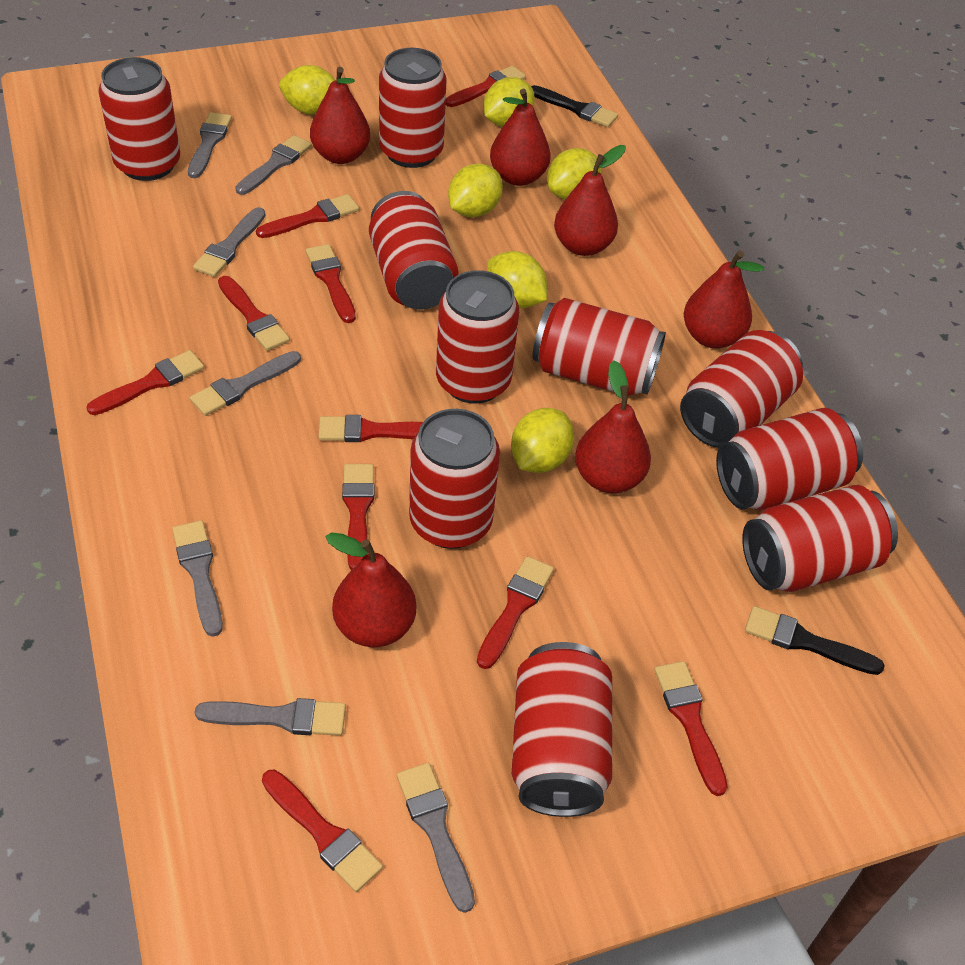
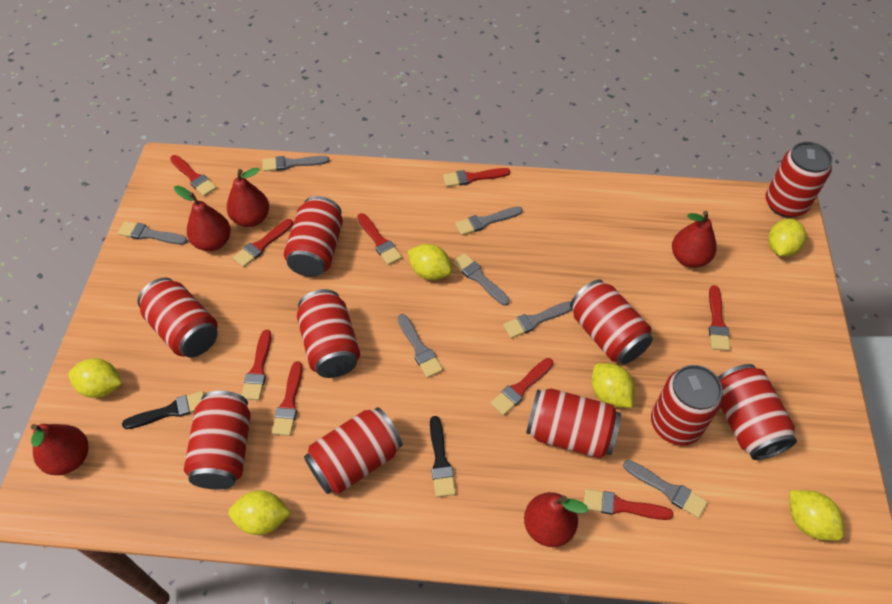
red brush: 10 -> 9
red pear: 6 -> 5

--*--

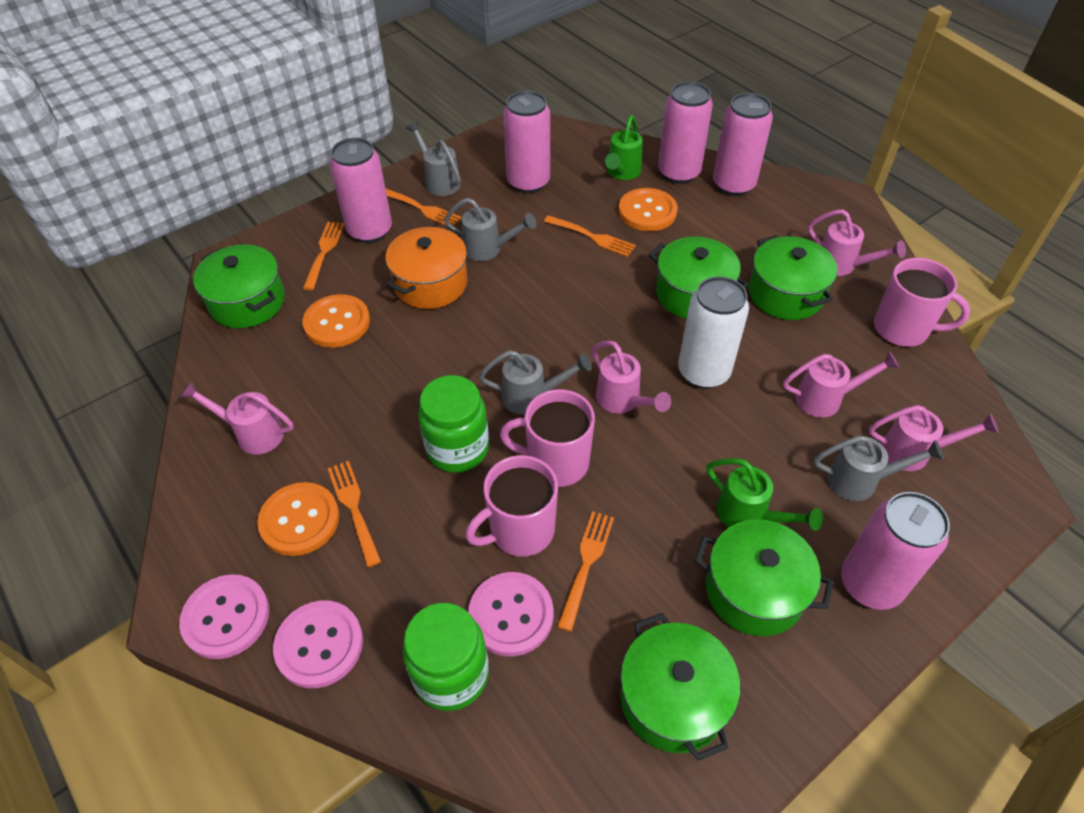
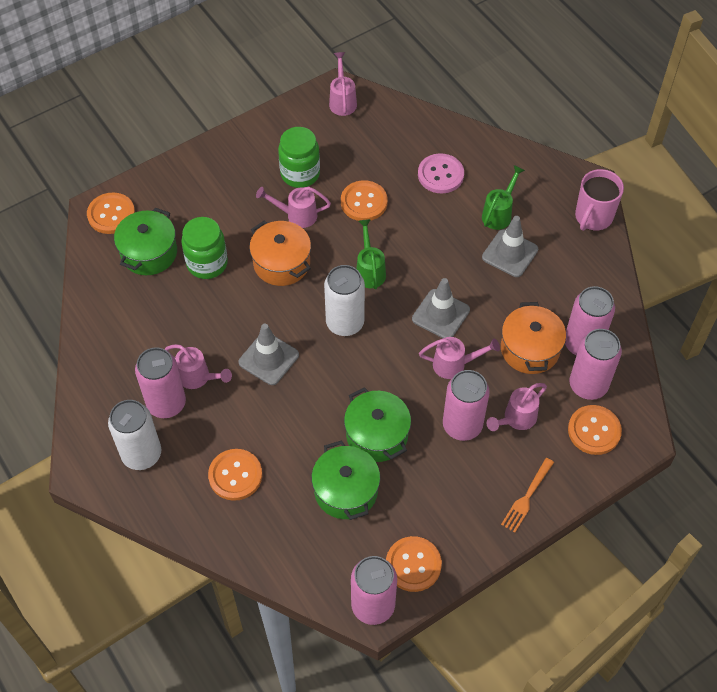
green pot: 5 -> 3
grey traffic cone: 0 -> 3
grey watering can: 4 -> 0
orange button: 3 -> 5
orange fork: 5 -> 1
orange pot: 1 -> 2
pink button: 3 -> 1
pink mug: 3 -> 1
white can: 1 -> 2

--*--

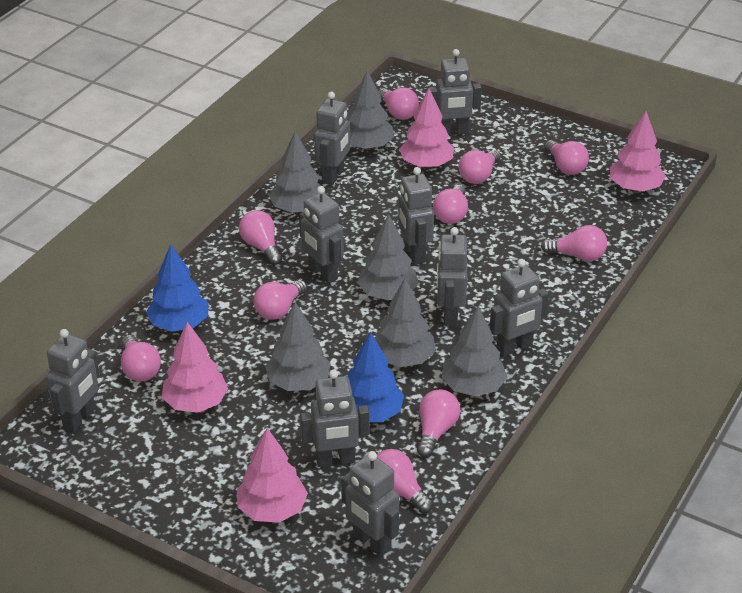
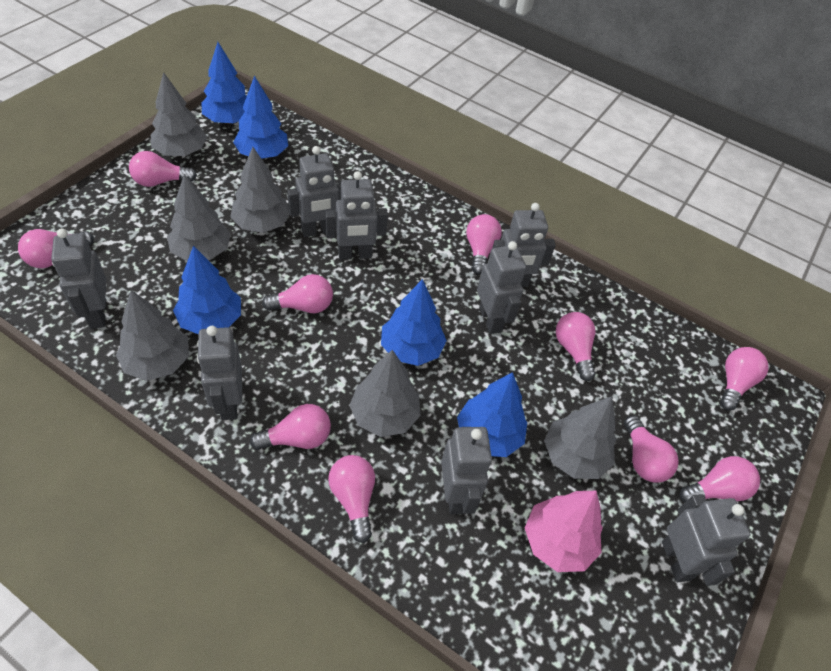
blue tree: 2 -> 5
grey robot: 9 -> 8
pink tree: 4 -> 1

--*--

* Task requirements *
Copy all lines of the listing above that contain the string "grey".

* Solution for this problem *
grey traffic cone: 0 -> 3
grey watering can: 4 -> 0
grey robot: 9 -> 8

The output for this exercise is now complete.